▶ Work to be completed
Quote exactly, and only, the lines of the material below from the line with "IC7 pin VCC: +9V -> GND" through the line with "R7: 2.2k (+9V, IC7/SCL) -> 2.2k (+9V, GND)".

▶ Records shown
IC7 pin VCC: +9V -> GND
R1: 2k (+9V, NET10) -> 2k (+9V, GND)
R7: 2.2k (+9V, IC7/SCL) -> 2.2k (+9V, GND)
* * *
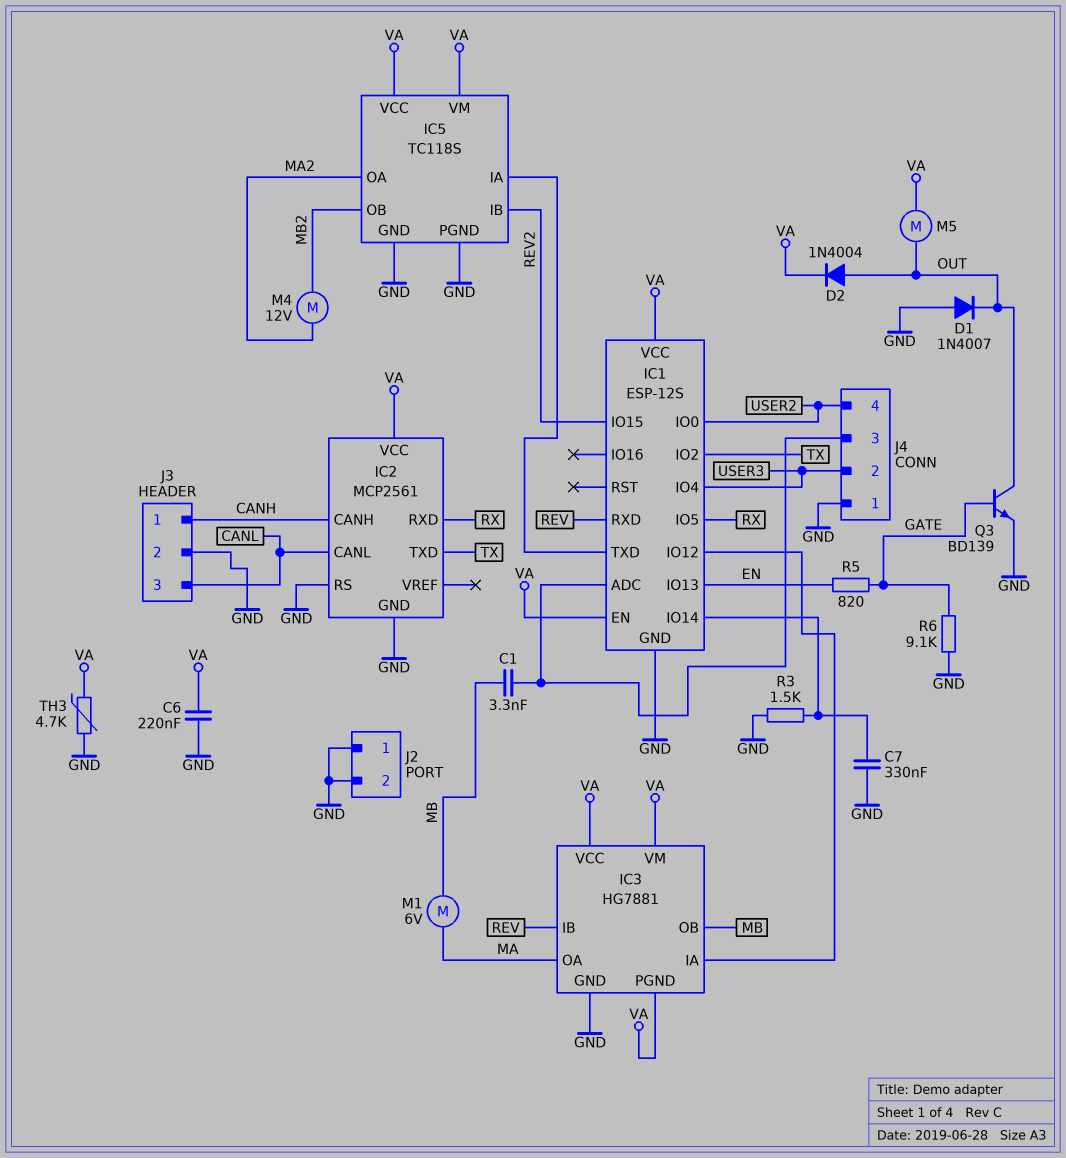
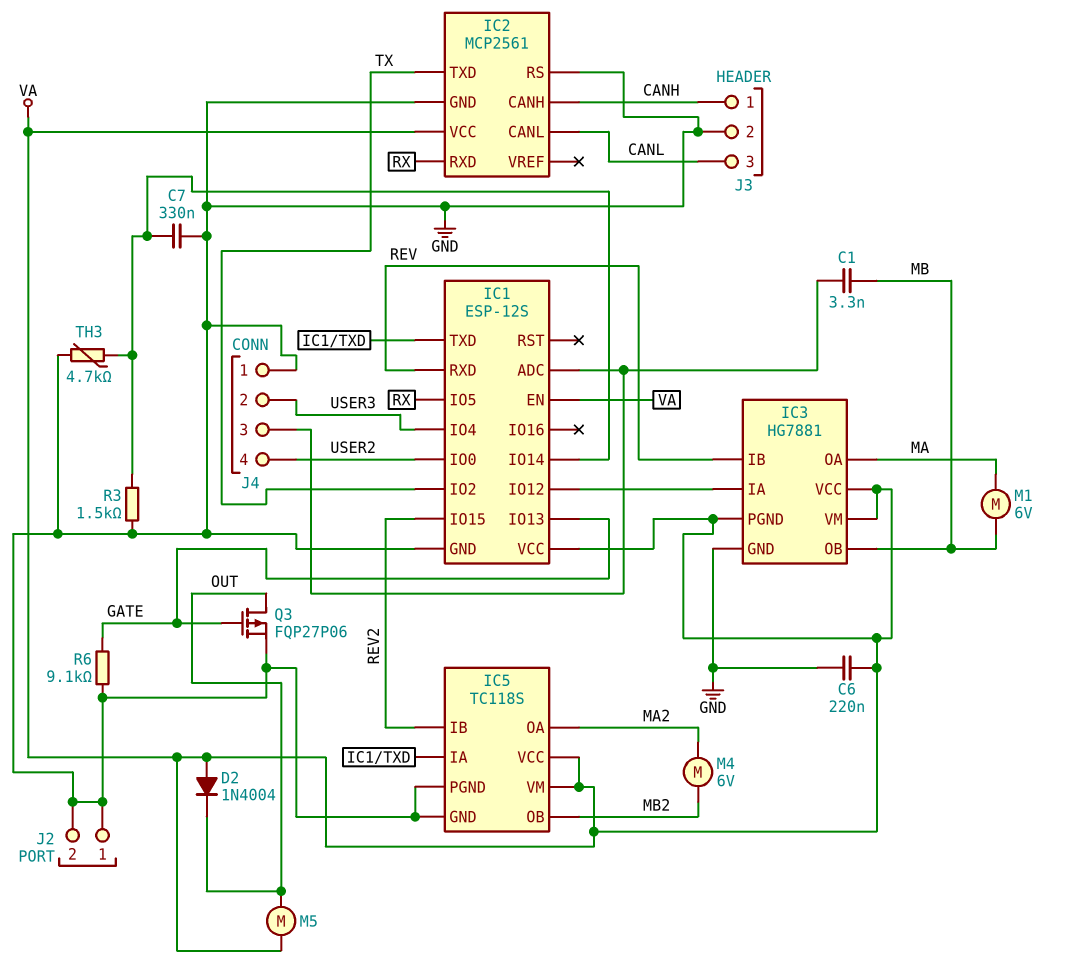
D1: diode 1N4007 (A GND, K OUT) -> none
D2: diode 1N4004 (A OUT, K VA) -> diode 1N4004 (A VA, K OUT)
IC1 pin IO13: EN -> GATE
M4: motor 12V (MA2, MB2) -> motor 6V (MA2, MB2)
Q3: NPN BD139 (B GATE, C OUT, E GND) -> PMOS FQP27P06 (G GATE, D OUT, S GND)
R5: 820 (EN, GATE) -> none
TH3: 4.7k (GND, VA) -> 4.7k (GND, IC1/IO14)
* * *
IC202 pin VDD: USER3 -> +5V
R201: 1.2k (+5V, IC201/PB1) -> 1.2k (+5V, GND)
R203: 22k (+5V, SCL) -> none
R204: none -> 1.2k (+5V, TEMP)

▶ Reply
IC7 pin VCC: +9V -> GND
R1: 2k (+9V, NET10) -> 2k (+9V, GND)
R7: 2.2k (+9V, IC7/SCL) -> 2.2k (+9V, GND)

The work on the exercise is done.